» **WHAT YOU HAVE TO DO**:
All of the data below is to be repeated exactly, except for the pictures.

Object change listings
□ □ □ □

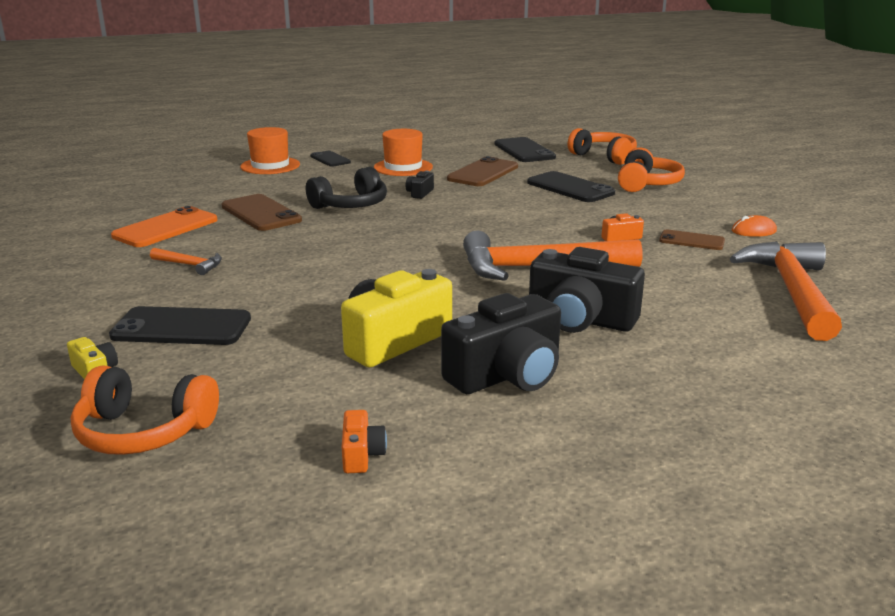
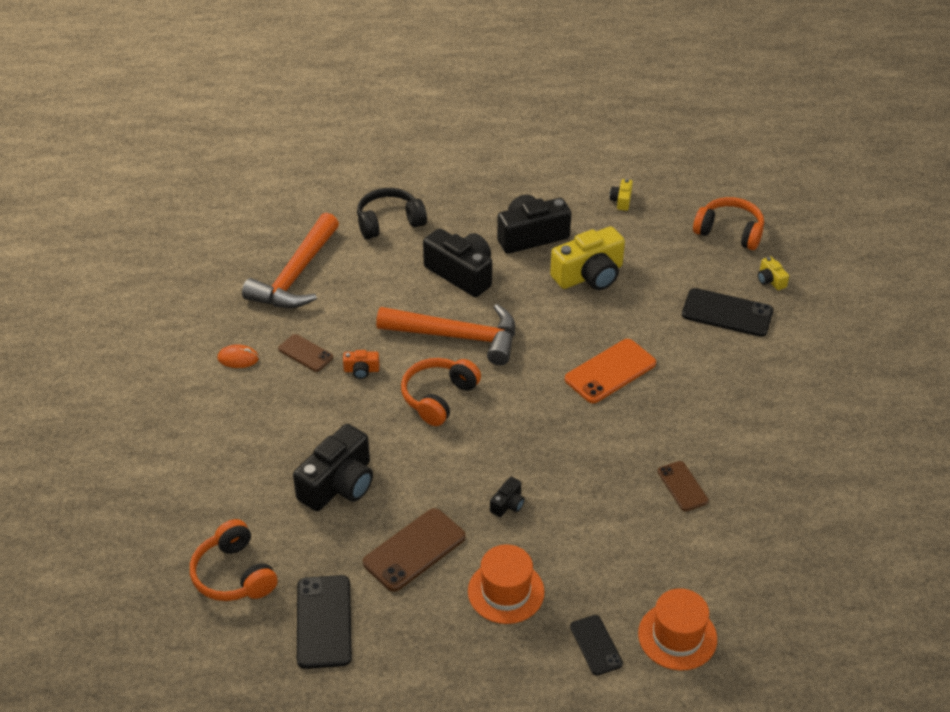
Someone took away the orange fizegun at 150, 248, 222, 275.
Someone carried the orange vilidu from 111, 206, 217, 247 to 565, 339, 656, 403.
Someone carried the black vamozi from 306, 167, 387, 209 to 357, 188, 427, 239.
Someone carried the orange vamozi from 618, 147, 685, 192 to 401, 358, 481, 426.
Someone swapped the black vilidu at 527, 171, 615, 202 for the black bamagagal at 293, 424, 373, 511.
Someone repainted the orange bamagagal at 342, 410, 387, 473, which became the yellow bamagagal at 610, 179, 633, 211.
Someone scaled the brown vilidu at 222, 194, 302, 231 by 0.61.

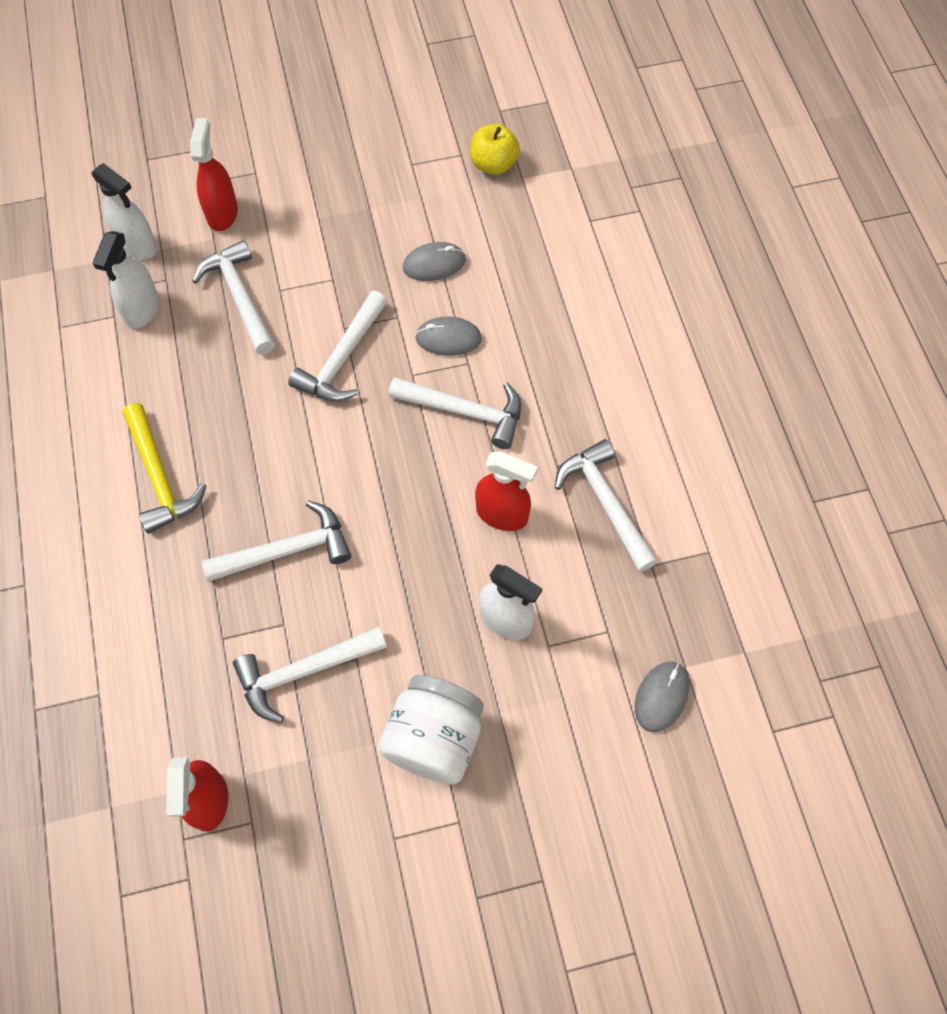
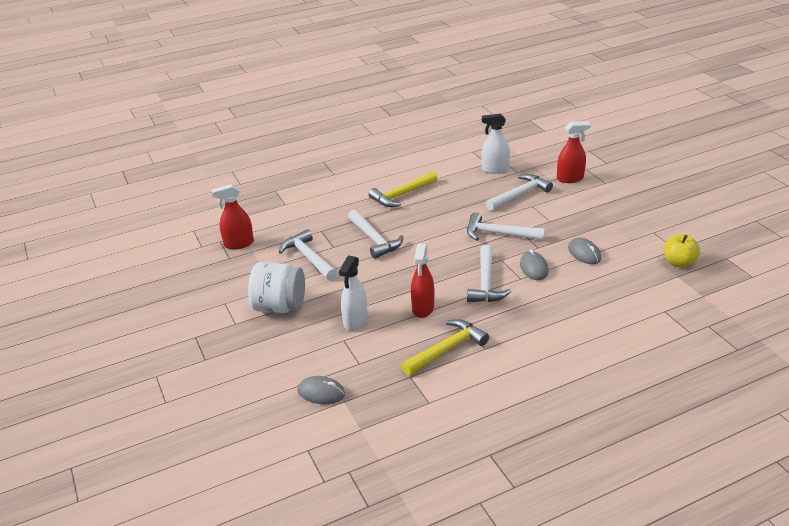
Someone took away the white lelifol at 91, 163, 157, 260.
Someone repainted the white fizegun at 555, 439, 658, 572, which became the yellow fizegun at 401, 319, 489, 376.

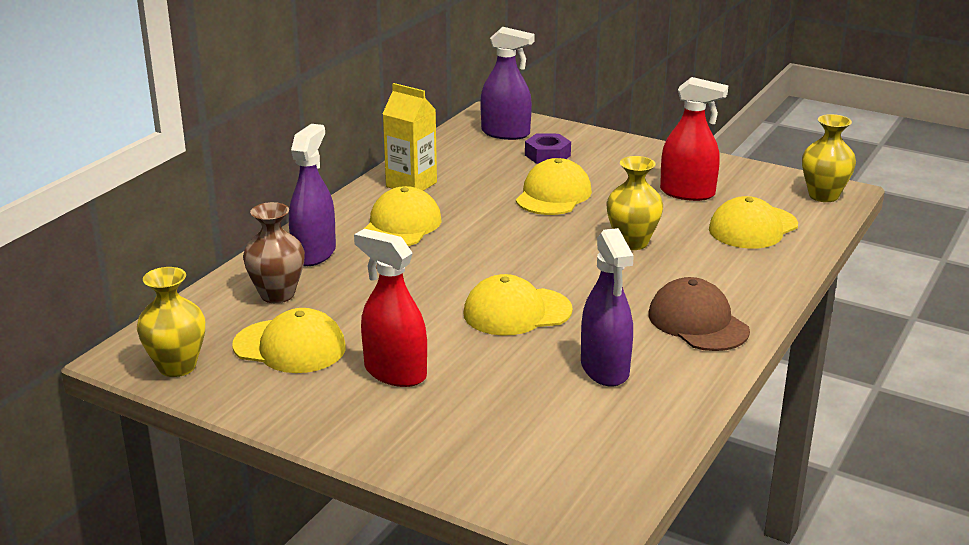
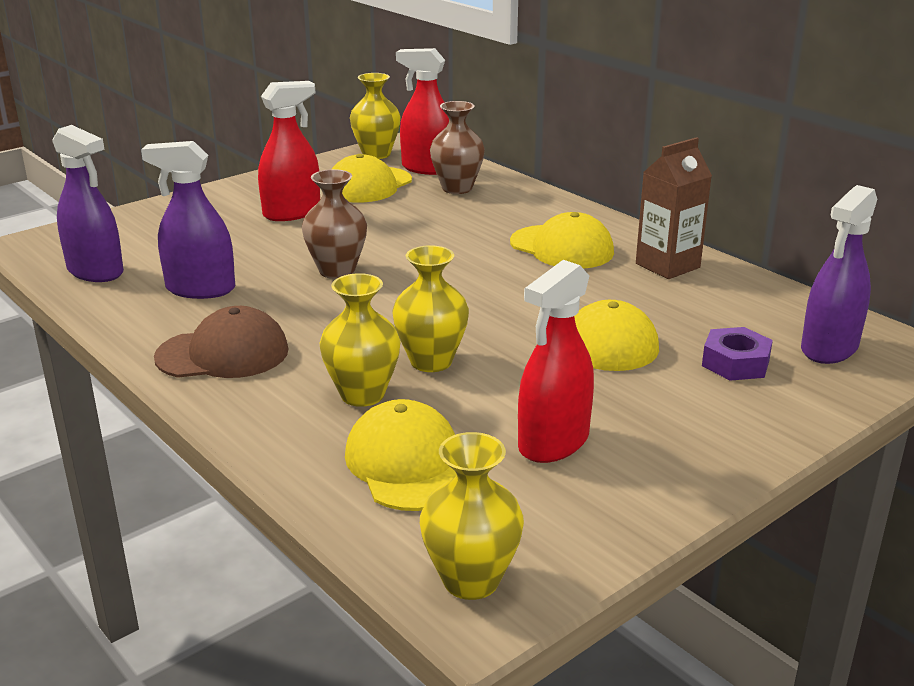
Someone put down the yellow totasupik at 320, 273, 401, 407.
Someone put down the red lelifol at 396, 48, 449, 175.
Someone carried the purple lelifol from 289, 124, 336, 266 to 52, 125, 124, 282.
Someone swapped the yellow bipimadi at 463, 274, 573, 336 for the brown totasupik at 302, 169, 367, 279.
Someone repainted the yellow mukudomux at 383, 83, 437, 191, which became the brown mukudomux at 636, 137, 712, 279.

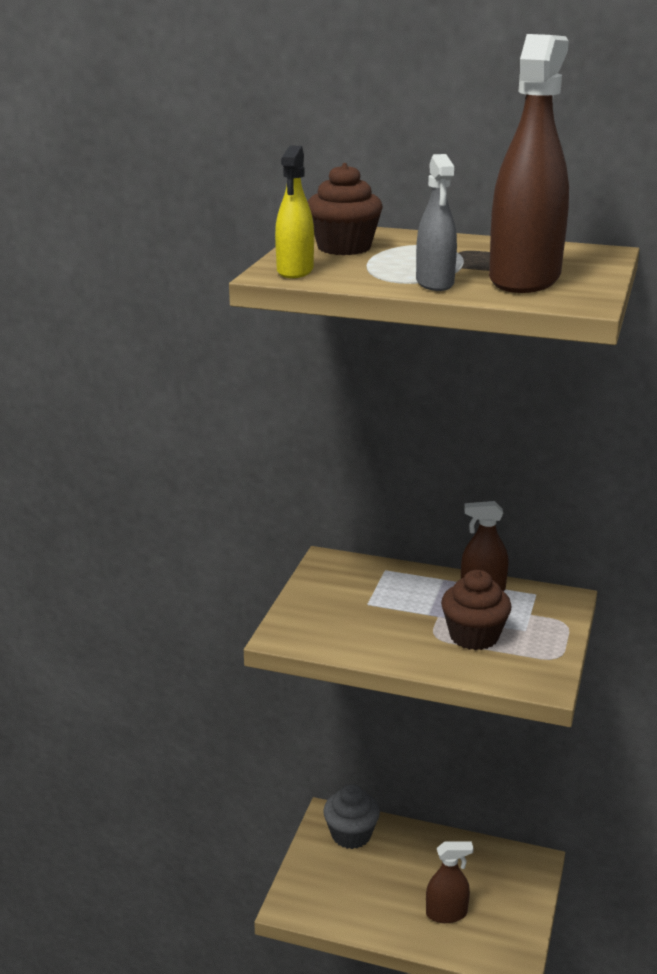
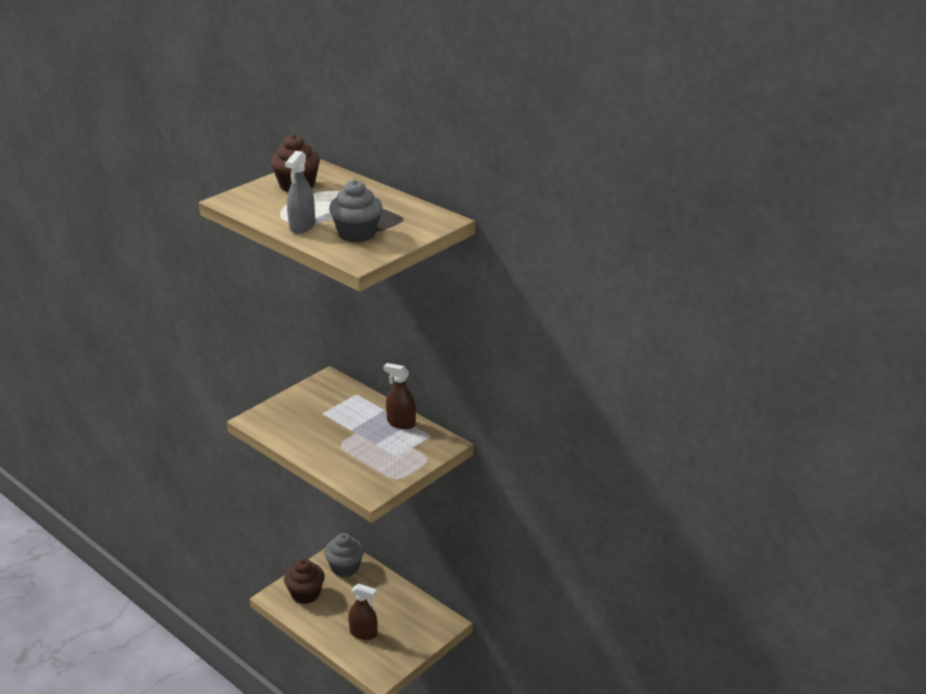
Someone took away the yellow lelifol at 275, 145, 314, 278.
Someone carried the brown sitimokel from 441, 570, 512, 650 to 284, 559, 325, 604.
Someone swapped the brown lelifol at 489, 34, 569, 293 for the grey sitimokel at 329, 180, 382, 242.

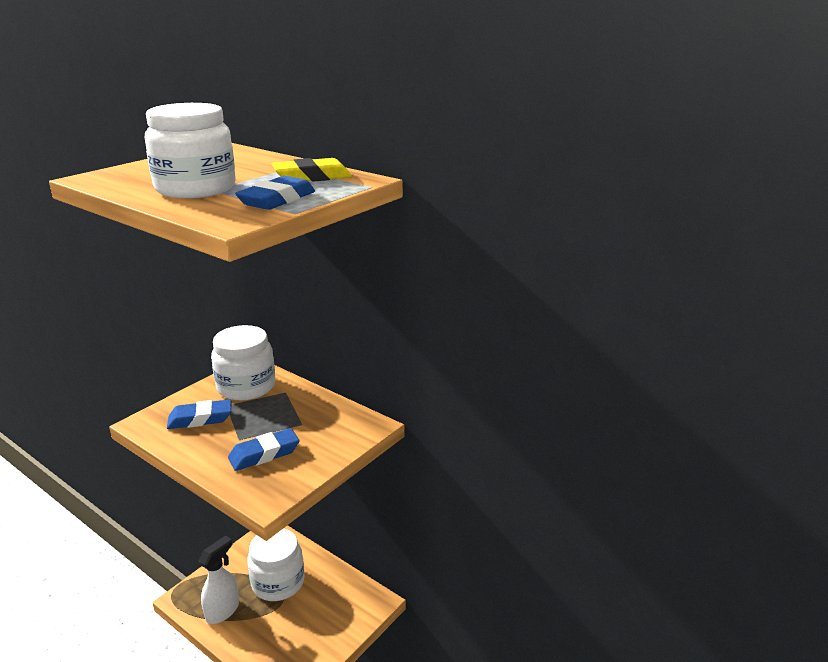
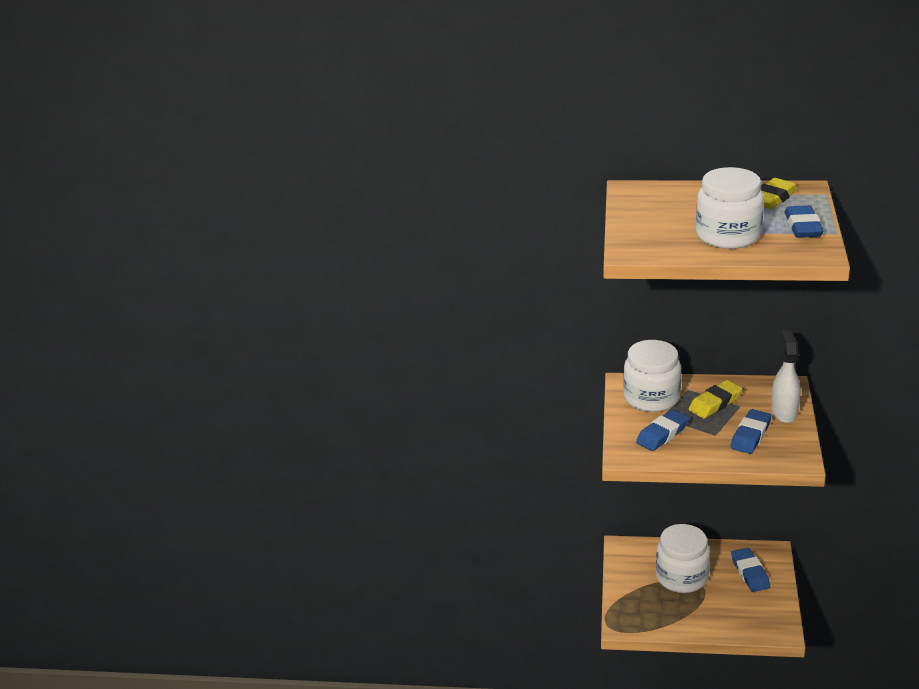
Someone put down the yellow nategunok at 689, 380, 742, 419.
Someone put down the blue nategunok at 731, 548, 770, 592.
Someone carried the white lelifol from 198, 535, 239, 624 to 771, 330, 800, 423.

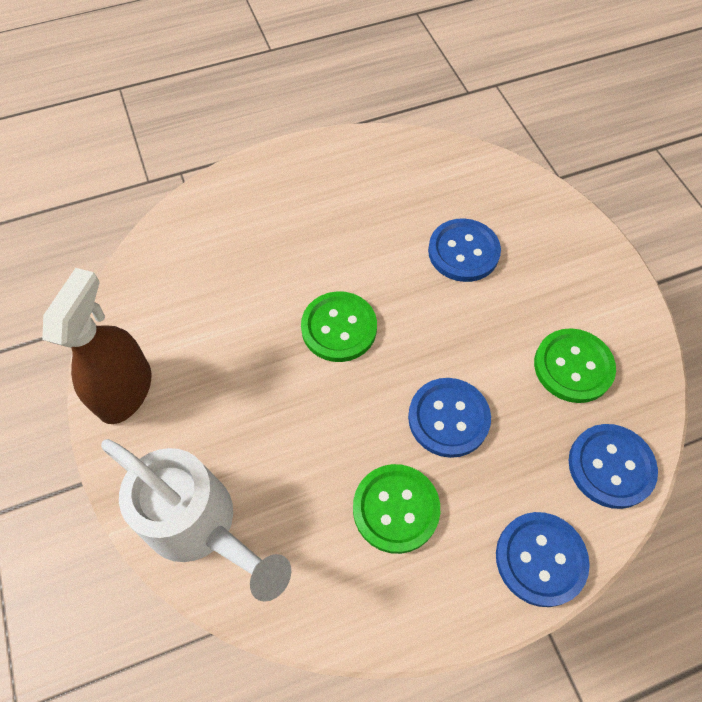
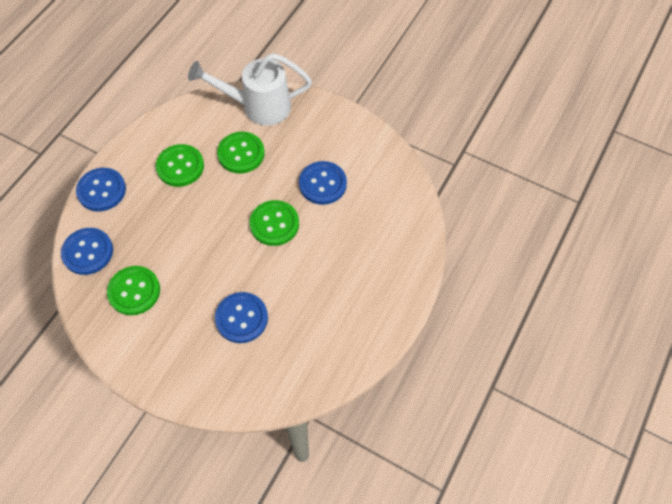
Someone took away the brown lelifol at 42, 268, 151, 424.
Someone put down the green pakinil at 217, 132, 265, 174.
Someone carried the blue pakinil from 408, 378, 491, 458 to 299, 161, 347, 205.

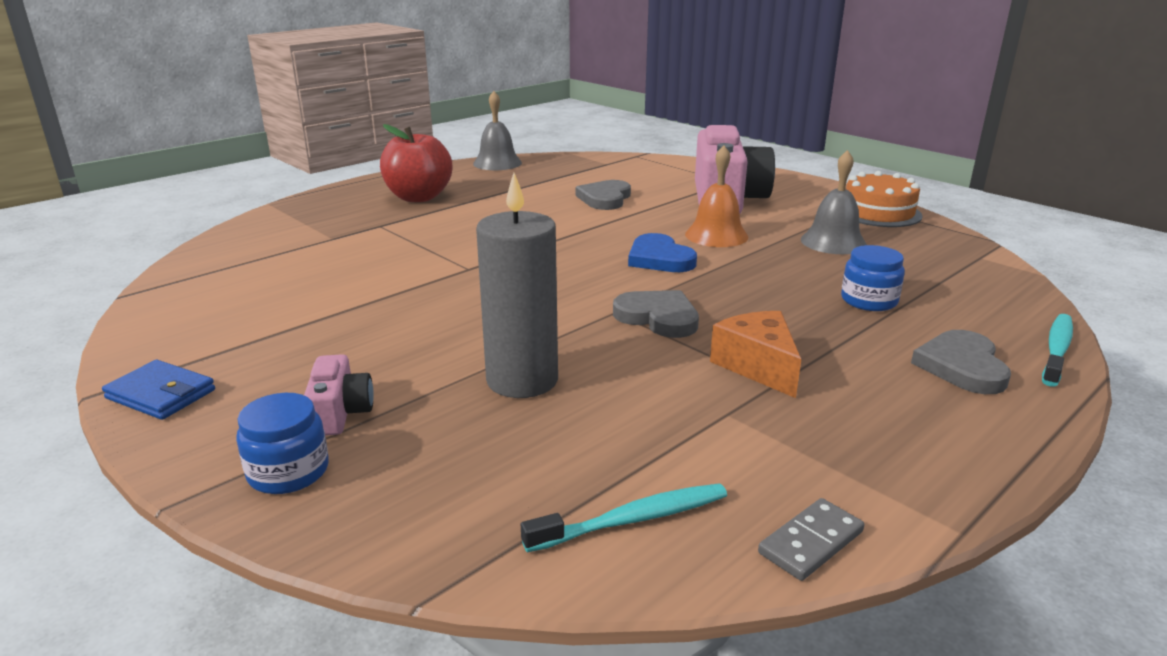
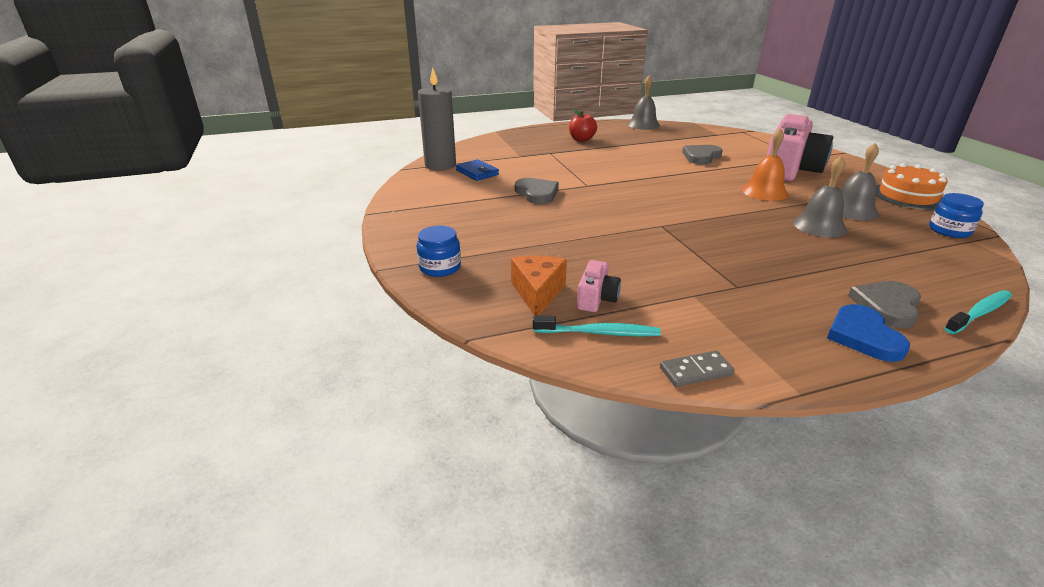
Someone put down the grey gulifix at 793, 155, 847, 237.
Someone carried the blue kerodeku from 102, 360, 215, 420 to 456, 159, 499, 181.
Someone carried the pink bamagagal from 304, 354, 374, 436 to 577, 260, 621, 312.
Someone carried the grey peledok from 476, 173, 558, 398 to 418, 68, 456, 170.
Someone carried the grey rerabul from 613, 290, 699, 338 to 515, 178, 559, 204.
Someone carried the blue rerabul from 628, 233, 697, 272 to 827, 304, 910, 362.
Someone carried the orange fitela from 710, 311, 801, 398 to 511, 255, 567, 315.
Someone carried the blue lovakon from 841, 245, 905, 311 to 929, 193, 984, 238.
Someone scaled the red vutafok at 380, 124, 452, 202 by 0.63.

□ □ □ □

» **RESULT OF THE EXERCISE**:
Someone took away the orange fizegun at 150, 248, 222, 275.
Someone carried the orange vilidu from 111, 206, 217, 247 to 565, 339, 656, 403.
Someone carried the black vamozi from 306, 167, 387, 209 to 357, 188, 427, 239.
Someone carried the orange vamozi from 618, 147, 685, 192 to 401, 358, 481, 426.
Someone swapped the black vilidu at 527, 171, 615, 202 for the black bamagagal at 293, 424, 373, 511.
Someone repainted the orange bamagagal at 342, 410, 387, 473, which became the yellow bamagagal at 610, 179, 633, 211.
Someone scaled the brown vilidu at 222, 194, 302, 231 by 0.61.

Someone took away the white lelifol at 91, 163, 157, 260.
Someone repainted the white fizegun at 555, 439, 658, 572, which became the yellow fizegun at 401, 319, 489, 376.

Someone put down the yellow totasupik at 320, 273, 401, 407.
Someone put down the red lelifol at 396, 48, 449, 175.
Someone carried the purple lelifol from 289, 124, 336, 266 to 52, 125, 124, 282.
Someone swapped the yellow bipimadi at 463, 274, 573, 336 for the brown totasupik at 302, 169, 367, 279.
Someone repainted the yellow mukudomux at 383, 83, 437, 191, which became the brown mukudomux at 636, 137, 712, 279.

Someone took away the yellow lelifol at 275, 145, 314, 278.
Someone carried the brown sitimokel from 441, 570, 512, 650 to 284, 559, 325, 604.
Someone swapped the brown lelifol at 489, 34, 569, 293 for the grey sitimokel at 329, 180, 382, 242.

Someone put down the yellow nategunok at 689, 380, 742, 419.
Someone put down the blue nategunok at 731, 548, 770, 592.
Someone carried the white lelifol from 198, 535, 239, 624 to 771, 330, 800, 423.

Someone took away the brown lelifol at 42, 268, 151, 424.
Someone put down the green pakinil at 217, 132, 265, 174.
Someone carried the blue pakinil from 408, 378, 491, 458 to 299, 161, 347, 205.

Someone put down the grey gulifix at 793, 155, 847, 237.
Someone carried the blue kerodeku from 102, 360, 215, 420 to 456, 159, 499, 181.
Someone carried the pink bamagagal from 304, 354, 374, 436 to 577, 260, 621, 312.
Someone carried the grey peledok from 476, 173, 558, 398 to 418, 68, 456, 170.
Someone carried the grey rerabul from 613, 290, 699, 338 to 515, 178, 559, 204.
Someone carried the blue rerabul from 628, 233, 697, 272 to 827, 304, 910, 362.
Someone carried the orange fitela from 710, 311, 801, 398 to 511, 255, 567, 315.
Someone carried the blue lovakon from 841, 245, 905, 311 to 929, 193, 984, 238.
Someone scaled the red vutafok at 380, 124, 452, 202 by 0.63.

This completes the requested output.